▶ **DIRECTIONS FOR THIS TASK**
Print the data below exactly, but only the lines from the one containing "brown rectangle: (296, 403)" down to the one containing "purple star: (178, 120) -> (263, 276), moved", inclusive.
GIVEN INFORMATION Block Start
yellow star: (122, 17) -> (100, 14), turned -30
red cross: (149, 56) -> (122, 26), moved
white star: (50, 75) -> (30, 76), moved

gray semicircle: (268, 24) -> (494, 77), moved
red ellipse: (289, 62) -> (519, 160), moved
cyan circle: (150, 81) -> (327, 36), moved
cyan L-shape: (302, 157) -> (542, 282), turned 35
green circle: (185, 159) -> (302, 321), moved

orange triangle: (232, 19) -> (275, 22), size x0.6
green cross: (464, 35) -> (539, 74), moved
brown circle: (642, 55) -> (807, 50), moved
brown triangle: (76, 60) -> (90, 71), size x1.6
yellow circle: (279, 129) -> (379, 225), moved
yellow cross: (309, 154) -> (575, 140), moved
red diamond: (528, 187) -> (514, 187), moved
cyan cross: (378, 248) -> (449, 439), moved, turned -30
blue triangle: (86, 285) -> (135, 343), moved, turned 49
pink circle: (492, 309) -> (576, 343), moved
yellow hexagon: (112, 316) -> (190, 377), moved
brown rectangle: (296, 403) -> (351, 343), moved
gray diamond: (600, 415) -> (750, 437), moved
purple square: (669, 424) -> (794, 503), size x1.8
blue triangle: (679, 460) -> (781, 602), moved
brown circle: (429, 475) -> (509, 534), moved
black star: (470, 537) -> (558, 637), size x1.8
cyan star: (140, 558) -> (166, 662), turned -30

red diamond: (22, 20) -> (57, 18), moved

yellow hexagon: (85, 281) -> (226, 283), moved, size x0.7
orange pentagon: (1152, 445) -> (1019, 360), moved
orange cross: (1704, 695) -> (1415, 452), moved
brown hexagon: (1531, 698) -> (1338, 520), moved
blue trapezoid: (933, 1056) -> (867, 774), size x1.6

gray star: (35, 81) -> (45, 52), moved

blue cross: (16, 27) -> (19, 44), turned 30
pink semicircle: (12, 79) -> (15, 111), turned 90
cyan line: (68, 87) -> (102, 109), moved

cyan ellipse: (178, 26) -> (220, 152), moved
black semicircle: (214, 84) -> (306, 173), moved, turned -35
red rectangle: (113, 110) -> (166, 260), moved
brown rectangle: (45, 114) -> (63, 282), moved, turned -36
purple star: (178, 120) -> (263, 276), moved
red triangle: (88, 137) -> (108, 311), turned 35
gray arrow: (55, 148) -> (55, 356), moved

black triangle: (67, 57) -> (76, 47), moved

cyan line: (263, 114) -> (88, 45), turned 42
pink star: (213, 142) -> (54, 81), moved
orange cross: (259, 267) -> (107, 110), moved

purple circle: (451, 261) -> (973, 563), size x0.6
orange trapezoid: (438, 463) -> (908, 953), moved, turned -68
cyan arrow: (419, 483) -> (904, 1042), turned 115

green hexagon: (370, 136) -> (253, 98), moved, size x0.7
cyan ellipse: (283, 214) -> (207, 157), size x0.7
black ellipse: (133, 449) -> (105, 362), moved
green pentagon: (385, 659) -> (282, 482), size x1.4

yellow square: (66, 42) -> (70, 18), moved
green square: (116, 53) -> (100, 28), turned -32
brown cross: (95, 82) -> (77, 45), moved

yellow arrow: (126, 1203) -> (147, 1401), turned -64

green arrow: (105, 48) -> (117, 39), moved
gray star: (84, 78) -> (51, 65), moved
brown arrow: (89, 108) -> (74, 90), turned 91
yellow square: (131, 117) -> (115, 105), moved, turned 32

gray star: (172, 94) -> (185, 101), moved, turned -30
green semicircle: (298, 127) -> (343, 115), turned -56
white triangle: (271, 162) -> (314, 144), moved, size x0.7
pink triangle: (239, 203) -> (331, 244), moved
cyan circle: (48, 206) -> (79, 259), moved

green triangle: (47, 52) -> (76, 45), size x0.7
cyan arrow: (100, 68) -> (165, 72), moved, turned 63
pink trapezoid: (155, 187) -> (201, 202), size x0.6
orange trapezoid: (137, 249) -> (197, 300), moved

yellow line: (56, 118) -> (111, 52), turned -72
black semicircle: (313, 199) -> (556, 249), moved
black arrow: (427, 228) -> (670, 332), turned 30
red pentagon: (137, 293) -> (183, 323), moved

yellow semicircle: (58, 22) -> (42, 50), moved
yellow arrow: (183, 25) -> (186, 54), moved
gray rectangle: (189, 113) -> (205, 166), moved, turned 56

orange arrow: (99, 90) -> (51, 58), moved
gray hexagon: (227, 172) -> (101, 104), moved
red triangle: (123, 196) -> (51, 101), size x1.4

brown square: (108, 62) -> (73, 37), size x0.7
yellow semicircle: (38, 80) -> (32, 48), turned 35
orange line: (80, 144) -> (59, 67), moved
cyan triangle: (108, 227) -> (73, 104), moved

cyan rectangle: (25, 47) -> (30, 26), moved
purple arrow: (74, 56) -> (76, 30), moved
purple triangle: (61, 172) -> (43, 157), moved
GIVEN INFORMATION Block End
▶ **EXERCISE RESULT**
brown rectangle: (296, 403) -> (351, 343), moved
gray diamond: (600, 415) -> (750, 437), moved
purple square: (669, 424) -> (794, 503), size x1.8
blue triangle: (679, 460) -> (781, 602), moved
brown circle: (429, 475) -> (509, 534), moved
black star: (470, 537) -> (558, 637), size x1.8
cyan star: (140, 558) -> (166, 662), turned -30

red diamond: (22, 20) -> (57, 18), moved

yellow hexagon: (85, 281) -> (226, 283), moved, size x0.7
orange pentagon: (1152, 445) -> (1019, 360), moved
orange cross: (1704, 695) -> (1415, 452), moved
brown hexagon: (1531, 698) -> (1338, 520), moved
blue trapezoid: (933, 1056) -> (867, 774), size x1.6

gray star: (35, 81) -> (45, 52), moved

blue cross: (16, 27) -> (19, 44), turned 30
pink semicircle: (12, 79) -> (15, 111), turned 90
cyan line: (68, 87) -> (102, 109), moved

cyan ellipse: (178, 26) -> (220, 152), moved
black semicircle: (214, 84) -> (306, 173), moved, turned -35
red rectangle: (113, 110) -> (166, 260), moved
brown rectangle: (45, 114) -> (63, 282), moved, turned -36
purple star: (178, 120) -> (263, 276), moved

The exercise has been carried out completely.